WORK TASK = Produce an exact copy of the first line of the data below and each line after it, please, up to and including the one with "black circle: (101, 100) -> (76, 180), moved".
INPUT DATA START
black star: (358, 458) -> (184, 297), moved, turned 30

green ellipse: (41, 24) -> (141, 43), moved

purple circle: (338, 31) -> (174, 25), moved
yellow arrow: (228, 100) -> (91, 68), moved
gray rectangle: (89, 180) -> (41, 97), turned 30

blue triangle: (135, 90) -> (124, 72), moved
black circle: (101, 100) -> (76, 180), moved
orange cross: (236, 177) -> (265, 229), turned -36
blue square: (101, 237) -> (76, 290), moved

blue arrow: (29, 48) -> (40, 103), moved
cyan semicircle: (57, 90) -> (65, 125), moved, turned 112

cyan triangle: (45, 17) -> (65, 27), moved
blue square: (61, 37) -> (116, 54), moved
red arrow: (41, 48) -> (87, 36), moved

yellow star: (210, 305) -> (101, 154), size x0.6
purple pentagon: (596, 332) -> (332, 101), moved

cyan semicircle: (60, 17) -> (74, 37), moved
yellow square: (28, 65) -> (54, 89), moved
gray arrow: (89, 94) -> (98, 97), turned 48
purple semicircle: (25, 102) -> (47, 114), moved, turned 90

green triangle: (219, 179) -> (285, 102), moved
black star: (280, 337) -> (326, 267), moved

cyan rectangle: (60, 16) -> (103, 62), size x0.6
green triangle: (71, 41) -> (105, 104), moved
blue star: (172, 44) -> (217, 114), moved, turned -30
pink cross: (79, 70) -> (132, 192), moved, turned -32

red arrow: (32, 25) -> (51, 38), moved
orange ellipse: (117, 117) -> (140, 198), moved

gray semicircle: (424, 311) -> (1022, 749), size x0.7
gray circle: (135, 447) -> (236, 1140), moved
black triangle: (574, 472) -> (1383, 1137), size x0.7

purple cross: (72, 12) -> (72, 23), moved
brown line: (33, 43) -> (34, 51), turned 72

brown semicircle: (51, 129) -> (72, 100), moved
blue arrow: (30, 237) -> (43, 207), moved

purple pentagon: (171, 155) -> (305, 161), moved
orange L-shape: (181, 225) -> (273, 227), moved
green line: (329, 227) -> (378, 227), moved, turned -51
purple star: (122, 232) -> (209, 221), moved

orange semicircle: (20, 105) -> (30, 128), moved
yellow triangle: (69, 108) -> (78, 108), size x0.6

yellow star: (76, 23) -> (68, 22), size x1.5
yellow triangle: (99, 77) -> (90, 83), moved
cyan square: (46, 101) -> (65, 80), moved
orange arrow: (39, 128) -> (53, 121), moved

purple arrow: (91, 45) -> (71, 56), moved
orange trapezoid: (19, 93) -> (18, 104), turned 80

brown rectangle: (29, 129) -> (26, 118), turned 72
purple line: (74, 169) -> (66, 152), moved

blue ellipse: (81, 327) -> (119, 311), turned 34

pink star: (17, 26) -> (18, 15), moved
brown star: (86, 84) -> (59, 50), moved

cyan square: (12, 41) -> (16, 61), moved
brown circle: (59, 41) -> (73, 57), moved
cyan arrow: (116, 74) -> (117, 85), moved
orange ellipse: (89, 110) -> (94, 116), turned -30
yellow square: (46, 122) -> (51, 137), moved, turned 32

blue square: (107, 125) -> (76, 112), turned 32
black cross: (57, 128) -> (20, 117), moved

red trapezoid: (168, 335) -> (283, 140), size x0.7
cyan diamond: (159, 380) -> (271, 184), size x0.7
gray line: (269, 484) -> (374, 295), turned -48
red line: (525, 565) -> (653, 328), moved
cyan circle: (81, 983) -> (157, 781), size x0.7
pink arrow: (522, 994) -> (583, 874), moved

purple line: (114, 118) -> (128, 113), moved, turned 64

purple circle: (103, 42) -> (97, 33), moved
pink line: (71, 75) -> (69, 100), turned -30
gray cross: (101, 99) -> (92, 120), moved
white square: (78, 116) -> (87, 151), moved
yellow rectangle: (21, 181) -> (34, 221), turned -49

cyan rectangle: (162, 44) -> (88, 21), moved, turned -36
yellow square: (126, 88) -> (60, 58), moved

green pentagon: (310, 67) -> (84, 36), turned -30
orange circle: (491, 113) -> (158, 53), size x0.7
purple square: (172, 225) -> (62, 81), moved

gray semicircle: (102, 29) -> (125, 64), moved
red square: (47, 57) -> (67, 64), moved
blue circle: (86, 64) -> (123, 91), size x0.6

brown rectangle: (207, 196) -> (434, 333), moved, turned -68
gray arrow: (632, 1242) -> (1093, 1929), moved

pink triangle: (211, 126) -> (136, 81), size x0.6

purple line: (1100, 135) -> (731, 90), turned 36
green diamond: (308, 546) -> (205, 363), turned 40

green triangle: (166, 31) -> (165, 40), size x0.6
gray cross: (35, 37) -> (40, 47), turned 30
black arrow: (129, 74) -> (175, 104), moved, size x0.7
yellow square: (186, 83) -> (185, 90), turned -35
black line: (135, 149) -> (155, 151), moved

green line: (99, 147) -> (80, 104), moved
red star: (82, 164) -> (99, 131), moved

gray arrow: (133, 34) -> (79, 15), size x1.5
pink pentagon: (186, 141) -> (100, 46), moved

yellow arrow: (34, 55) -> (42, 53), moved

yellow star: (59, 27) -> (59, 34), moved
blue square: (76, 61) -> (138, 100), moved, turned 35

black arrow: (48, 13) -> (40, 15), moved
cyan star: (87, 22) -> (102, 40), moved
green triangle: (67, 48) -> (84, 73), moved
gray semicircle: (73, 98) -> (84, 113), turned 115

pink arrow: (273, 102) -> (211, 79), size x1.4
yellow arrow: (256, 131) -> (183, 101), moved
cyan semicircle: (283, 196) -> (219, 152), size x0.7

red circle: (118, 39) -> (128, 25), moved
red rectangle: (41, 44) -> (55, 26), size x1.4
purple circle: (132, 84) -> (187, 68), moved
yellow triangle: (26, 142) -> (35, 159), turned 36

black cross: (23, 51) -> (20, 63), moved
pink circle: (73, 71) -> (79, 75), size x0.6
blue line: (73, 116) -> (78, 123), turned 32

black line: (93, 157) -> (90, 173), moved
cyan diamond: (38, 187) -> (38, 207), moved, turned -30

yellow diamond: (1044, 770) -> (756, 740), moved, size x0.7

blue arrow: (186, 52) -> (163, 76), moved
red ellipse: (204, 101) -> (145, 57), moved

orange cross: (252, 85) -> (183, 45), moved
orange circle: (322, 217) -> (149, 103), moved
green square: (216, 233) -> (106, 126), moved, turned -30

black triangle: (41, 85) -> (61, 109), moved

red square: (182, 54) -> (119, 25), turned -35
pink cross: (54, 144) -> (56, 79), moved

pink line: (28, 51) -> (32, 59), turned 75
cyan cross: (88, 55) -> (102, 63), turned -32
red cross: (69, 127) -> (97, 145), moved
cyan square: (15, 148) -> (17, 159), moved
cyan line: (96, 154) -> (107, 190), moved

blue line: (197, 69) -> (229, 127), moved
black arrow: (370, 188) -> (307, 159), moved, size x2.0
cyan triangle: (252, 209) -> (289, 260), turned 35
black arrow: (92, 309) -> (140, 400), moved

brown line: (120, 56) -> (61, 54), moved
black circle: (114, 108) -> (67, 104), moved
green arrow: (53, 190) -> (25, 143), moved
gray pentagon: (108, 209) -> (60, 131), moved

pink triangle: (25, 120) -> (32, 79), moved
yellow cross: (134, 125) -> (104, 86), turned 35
INPUT DATA END
RESULT OF THE TASK =
black star: (358, 458) -> (184, 297), moved, turned 30

green ellipse: (41, 24) -> (141, 43), moved

purple circle: (338, 31) -> (174, 25), moved
yellow arrow: (228, 100) -> (91, 68), moved
gray rectangle: (89, 180) -> (41, 97), turned 30

blue triangle: (135, 90) -> (124, 72), moved
black circle: (101, 100) -> (76, 180), moved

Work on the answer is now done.